* **RECORDS FOR THE EXERCISE**
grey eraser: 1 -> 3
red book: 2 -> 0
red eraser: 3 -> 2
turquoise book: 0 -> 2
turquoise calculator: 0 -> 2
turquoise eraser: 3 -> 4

...

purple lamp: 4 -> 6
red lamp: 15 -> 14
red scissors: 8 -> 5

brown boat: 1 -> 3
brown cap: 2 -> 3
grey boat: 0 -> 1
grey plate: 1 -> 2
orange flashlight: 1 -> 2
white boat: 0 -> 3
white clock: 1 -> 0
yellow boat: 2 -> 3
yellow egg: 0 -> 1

* **TASK PROMPT**
Go through the entries above, and wherever a line holds the word "boat", copy that line.

* **ANSWER AREA**
brown boat: 1 -> 3
grey boat: 0 -> 1
white boat: 0 -> 3
yellow boat: 2 -> 3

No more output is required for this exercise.